• Exercise details
Of the lines below, write out exactly those from the line with "purple slope E6:G7 level 1 top 7 -> none" through the line with "tan brick D9:D11", both included, and skip the rest.

Input Block Start

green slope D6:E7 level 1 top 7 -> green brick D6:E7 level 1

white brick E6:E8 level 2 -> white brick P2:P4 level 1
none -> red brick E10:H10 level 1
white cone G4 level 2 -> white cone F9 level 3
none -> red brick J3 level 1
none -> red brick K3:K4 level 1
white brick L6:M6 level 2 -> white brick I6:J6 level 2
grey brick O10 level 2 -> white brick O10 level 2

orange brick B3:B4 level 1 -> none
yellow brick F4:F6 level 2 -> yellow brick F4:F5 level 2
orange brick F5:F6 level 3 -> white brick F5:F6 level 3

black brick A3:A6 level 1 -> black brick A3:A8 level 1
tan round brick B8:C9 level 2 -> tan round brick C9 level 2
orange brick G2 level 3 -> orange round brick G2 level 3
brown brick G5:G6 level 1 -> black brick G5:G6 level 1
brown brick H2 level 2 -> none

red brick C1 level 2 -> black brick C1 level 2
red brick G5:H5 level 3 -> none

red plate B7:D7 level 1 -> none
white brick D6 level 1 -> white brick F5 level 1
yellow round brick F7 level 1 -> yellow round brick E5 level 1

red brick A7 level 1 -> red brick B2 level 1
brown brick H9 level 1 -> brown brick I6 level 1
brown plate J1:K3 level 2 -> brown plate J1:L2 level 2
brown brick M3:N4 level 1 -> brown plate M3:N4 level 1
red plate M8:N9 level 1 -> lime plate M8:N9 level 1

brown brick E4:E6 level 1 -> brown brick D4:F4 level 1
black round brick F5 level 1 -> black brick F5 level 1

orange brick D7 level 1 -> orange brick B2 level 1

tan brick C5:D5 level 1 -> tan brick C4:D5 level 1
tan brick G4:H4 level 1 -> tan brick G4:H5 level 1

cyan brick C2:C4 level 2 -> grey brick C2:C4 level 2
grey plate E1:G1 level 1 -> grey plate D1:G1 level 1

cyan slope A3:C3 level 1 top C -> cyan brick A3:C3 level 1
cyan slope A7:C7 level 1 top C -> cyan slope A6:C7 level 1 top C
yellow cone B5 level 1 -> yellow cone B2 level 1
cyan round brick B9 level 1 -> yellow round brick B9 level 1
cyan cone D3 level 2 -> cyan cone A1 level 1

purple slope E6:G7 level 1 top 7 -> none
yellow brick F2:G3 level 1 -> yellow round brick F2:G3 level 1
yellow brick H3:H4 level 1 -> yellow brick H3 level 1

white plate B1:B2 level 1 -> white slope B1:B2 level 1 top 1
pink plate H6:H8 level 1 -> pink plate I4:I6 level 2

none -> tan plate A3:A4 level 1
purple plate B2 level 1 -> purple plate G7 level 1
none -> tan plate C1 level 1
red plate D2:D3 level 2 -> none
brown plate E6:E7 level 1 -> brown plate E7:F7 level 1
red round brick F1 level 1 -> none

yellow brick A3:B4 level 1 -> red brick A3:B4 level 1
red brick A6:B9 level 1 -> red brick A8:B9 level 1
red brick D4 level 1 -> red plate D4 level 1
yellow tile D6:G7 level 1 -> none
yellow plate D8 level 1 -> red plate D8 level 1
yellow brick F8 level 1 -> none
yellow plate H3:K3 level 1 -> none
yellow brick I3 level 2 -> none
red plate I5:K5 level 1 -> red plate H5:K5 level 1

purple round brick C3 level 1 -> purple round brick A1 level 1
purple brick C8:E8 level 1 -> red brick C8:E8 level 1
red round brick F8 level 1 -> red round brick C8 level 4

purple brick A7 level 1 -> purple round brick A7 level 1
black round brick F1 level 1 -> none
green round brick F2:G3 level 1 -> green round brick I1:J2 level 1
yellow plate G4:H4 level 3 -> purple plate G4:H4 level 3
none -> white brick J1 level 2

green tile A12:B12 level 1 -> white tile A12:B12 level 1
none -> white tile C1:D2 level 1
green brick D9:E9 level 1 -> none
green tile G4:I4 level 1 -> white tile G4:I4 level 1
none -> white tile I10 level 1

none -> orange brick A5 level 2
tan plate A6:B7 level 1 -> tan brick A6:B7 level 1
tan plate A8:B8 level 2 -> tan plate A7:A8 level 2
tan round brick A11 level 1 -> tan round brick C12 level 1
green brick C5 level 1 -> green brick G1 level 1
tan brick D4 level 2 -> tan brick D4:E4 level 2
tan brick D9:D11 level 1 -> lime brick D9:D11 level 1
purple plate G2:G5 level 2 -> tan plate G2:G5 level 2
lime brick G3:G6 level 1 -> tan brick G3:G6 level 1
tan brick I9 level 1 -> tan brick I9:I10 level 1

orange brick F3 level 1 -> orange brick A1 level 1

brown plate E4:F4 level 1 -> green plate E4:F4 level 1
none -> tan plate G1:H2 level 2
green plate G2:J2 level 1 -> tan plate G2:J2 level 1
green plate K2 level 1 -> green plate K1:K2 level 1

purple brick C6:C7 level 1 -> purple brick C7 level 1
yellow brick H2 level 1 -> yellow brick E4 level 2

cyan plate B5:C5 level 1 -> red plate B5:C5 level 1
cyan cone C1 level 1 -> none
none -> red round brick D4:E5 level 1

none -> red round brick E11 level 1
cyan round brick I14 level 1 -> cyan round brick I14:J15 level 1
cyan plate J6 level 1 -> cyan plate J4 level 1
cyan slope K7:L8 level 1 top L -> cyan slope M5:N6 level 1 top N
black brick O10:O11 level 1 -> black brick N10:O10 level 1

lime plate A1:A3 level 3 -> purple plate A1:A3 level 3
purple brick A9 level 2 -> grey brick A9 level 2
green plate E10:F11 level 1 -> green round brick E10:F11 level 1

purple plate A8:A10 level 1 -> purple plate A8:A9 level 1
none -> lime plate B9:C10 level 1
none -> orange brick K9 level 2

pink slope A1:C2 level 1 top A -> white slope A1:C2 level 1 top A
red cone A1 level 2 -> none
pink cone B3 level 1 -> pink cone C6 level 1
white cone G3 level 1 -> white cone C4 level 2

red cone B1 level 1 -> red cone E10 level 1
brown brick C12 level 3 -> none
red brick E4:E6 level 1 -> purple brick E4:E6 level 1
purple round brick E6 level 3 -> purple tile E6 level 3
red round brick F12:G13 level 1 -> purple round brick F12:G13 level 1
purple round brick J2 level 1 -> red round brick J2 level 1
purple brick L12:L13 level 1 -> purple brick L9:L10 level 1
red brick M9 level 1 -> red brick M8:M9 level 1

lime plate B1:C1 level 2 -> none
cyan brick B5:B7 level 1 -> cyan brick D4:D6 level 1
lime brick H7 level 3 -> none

Input Block End

• Answer to this exercise
purple slope E6:G7 level 1 top 7 -> none
yellow brick F2:G3 level 1 -> yellow round brick F2:G3 level 1
yellow brick H3:H4 level 1 -> yellow brick H3 level 1

white plate B1:B2 level 1 -> white slope B1:B2 level 1 top 1
pink plate H6:H8 level 1 -> pink plate I4:I6 level 2

none -> tan plate A3:A4 level 1
purple plate B2 level 1 -> purple plate G7 level 1
none -> tan plate C1 level 1
red plate D2:D3 level 2 -> none
brown plate E6:E7 level 1 -> brown plate E7:F7 level 1
red round brick F1 level 1 -> none

yellow brick A3:B4 level 1 -> red brick A3:B4 level 1
red brick A6:B9 level 1 -> red brick A8:B9 level 1
red brick D4 level 1 -> red plate D4 level 1
yellow tile D6:G7 level 1 -> none
yellow plate D8 level 1 -> red plate D8 level 1
yellow brick F8 level 1 -> none
yellow plate H3:K3 level 1 -> none
yellow brick I3 level 2 -> none
red plate I5:K5 level 1 -> red plate H5:K5 level 1

purple round brick C3 level 1 -> purple round brick A1 level 1
purple brick C8:E8 level 1 -> red brick C8:E8 level 1
red round brick F8 level 1 -> red round brick C8 level 4

purple brick A7 level 1 -> purple round brick A7 level 1
black round brick F1 level 1 -> none
green round brick F2:G3 level 1 -> green round brick I1:J2 level 1
yellow plate G4:H4 level 3 -> purple plate G4:H4 level 3
none -> white brick J1 level 2

green tile A12:B12 level 1 -> white tile A12:B12 level 1
none -> white tile C1:D2 level 1
green brick D9:E9 level 1 -> none
green tile G4:I4 level 1 -> white tile G4:I4 level 1
none -> white tile I10 level 1

none -> orange brick A5 level 2
tan plate A6:B7 level 1 -> tan brick A6:B7 level 1
tan plate A8:B8 level 2 -> tan plate A7:A8 level 2
tan round brick A11 level 1 -> tan round brick C12 level 1
green brick C5 level 1 -> green brick G1 level 1
tan brick D4 level 2 -> tan brick D4:E4 level 2
tan brick D9:D11 level 1 -> lime brick D9:D11 level 1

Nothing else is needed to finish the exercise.